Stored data
***

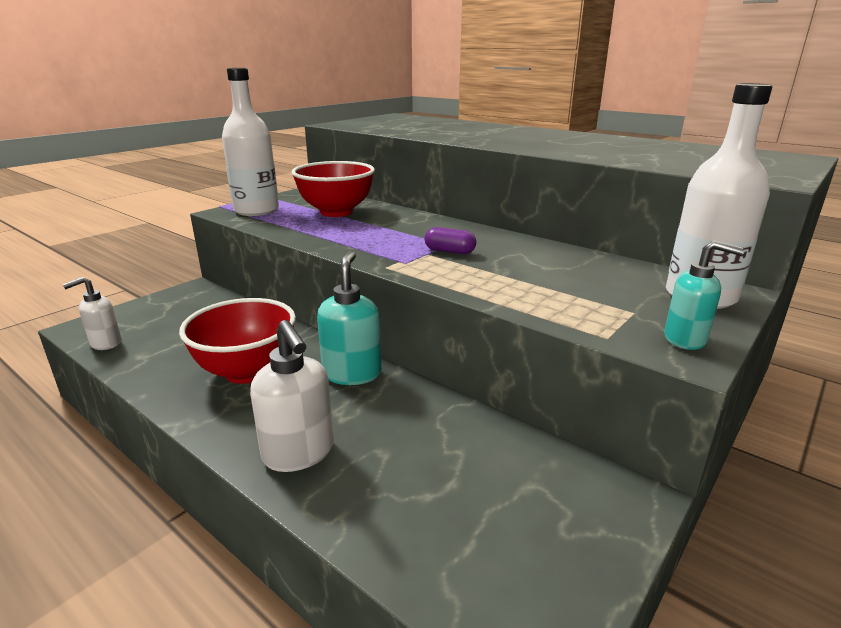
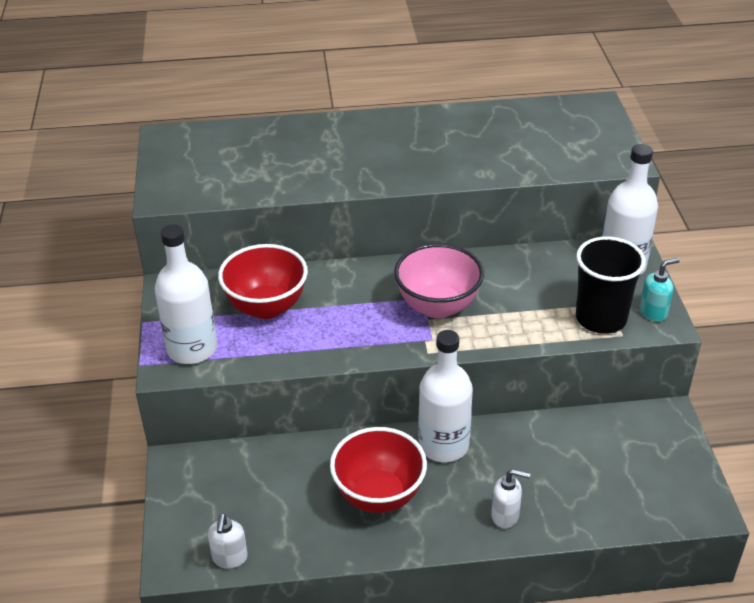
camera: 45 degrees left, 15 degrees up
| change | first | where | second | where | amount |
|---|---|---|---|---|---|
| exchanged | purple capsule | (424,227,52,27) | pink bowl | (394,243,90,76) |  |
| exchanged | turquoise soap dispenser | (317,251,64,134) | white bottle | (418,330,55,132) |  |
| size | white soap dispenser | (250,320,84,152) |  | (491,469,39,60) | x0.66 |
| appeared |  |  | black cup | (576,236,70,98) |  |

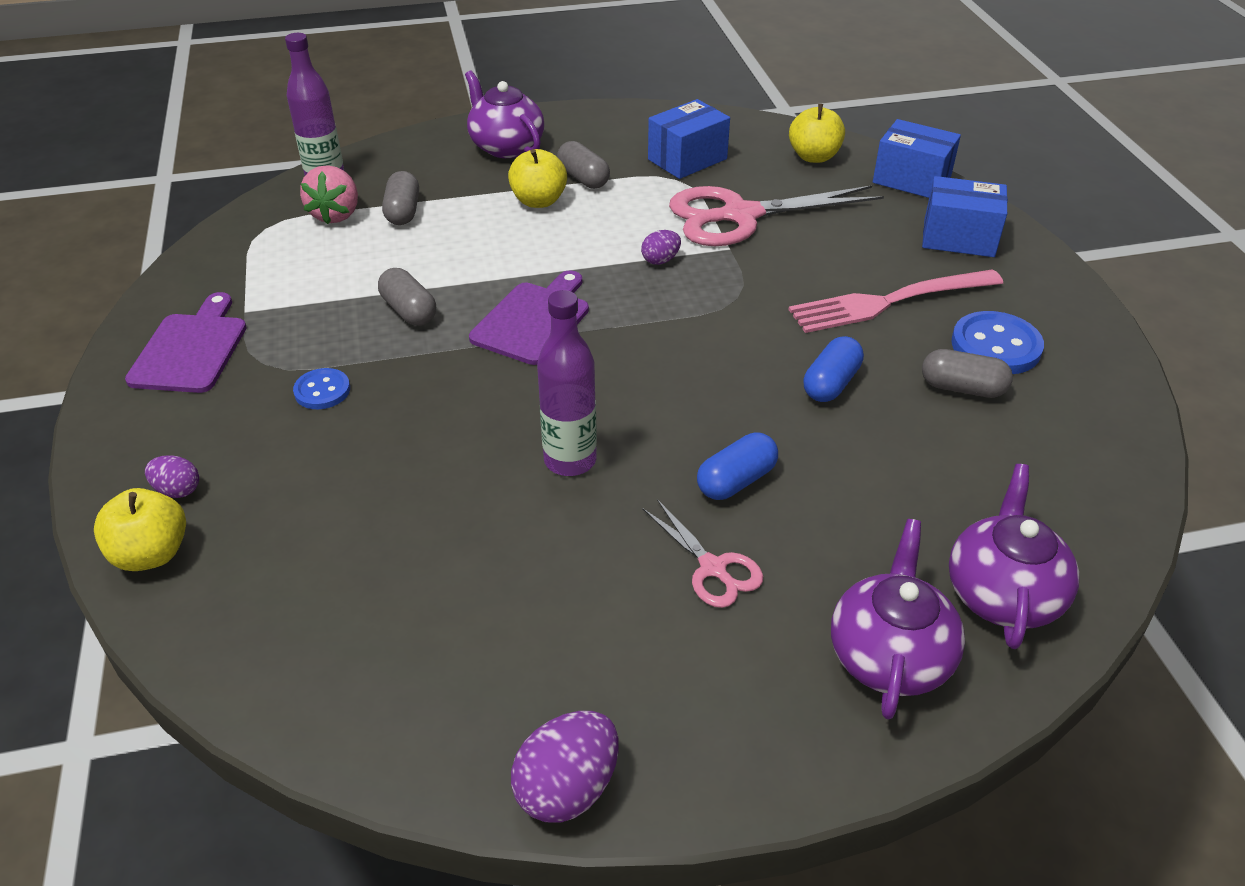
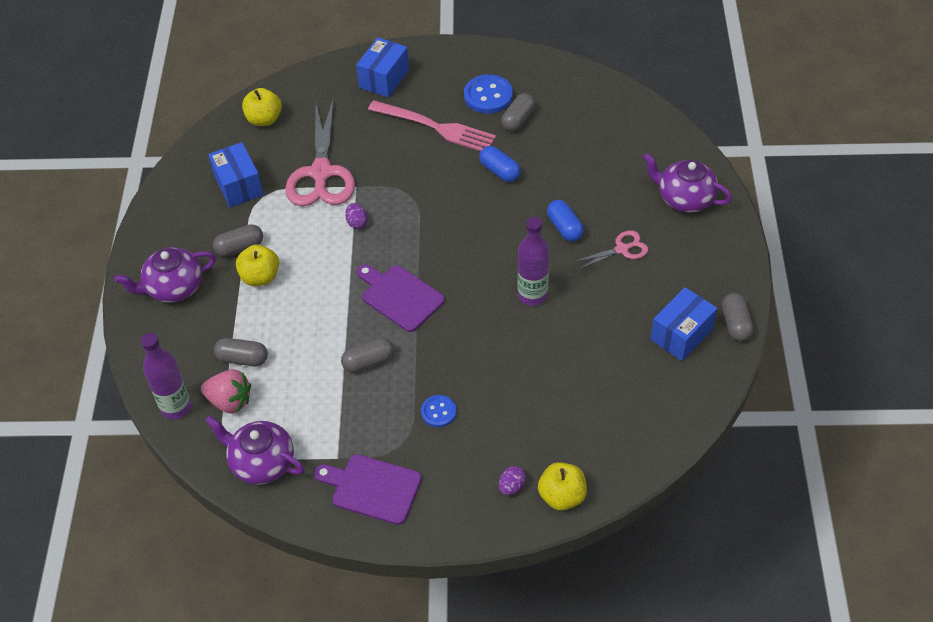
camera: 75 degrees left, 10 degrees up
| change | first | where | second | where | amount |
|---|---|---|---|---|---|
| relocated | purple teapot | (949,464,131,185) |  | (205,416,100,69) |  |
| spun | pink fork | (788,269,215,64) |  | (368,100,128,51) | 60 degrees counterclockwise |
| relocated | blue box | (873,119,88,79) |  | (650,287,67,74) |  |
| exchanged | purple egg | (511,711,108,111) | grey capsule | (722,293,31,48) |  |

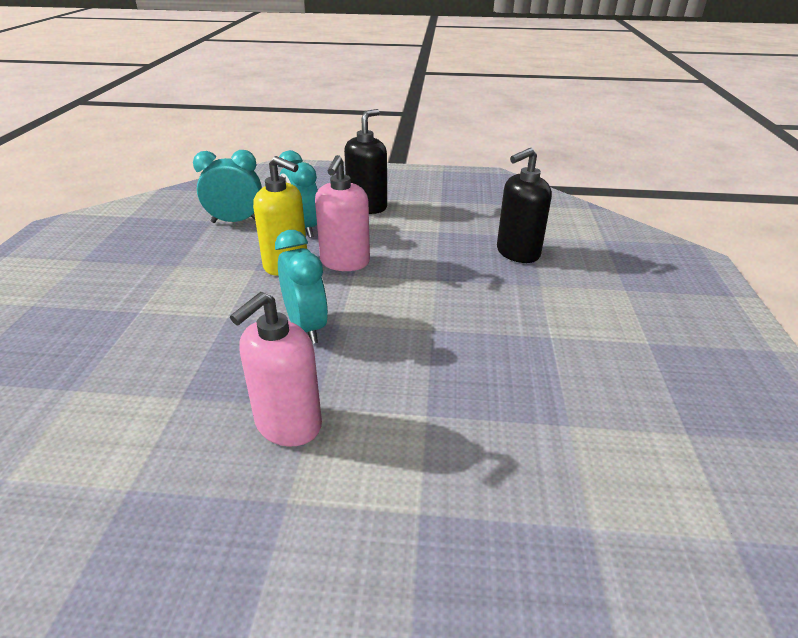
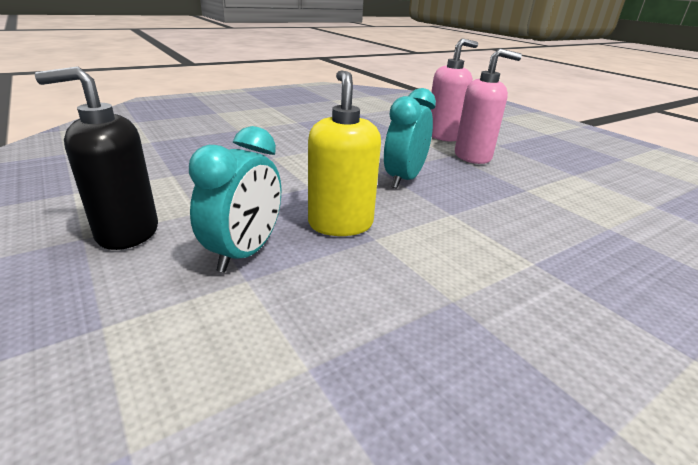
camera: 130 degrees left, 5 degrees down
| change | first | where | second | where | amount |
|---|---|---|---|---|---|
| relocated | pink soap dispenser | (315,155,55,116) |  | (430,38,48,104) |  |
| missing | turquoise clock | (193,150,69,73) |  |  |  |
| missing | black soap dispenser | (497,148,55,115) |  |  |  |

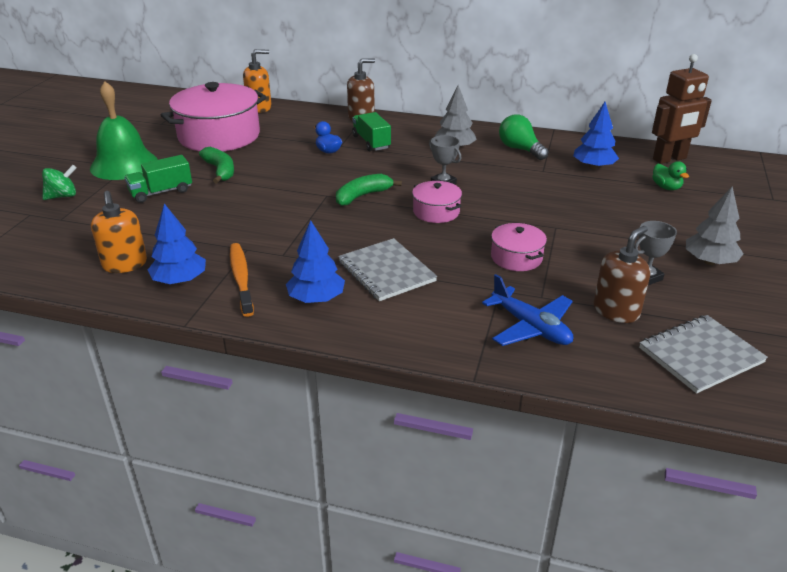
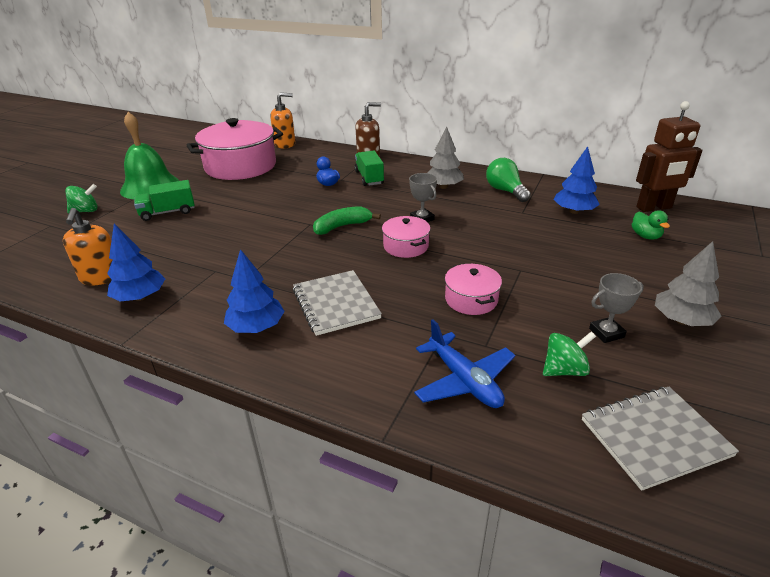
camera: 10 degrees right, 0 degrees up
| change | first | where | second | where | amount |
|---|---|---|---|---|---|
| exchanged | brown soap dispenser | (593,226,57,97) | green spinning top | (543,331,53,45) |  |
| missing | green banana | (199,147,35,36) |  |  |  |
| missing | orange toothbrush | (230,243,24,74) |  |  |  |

***

Starting with the line that holds "exchanged | turquoise", print each line through the last one of the data exactly as written, but do not include the pictures.

| exchanged | turquoise soap dispenser | (317,251,64,134) | white bottle | (418,330,55,132) |  |
| size | white soap dispenser | (250,320,84,152) |  | (491,469,39,60) | x0.66 |
| appeared |  |  | black cup | (576,236,70,98) |  |

camera: 75 degrees left, 10 degrees up
| change | first | where | second | where | amount |
|---|---|---|---|---|---|
| relocated | purple teapot | (949,464,131,185) |  | (205,416,100,69) |  |
| spun | pink fork | (788,269,215,64) |  | (368,100,128,51) | 60 degrees counterclockwise |
| relocated | blue box | (873,119,88,79) |  | (650,287,67,74) |  |
| exchanged | purple egg | (511,711,108,111) | grey capsule | (722,293,31,48) |  |

camera: 130 degrees left, 5 degrees down
| change | first | where | second | where | amount |
|---|---|---|---|---|---|
| relocated | pink soap dispenser | (315,155,55,116) |  | (430,38,48,104) |  |
| missing | turquoise clock | (193,150,69,73) |  |  |  |
| missing | black soap dispenser | (497,148,55,115) |  |  |  |

camera: 10 degrees right, 0 degrees up
| change | first | where | second | where | amount |
|---|---|---|---|---|---|
| exchanged | brown soap dispenser | (593,226,57,97) | green spinning top | (543,331,53,45) |  |
| missing | green banana | (199,147,35,36) |  |  |  |
| missing | orange toothbrush | (230,243,24,74) |  |  |  |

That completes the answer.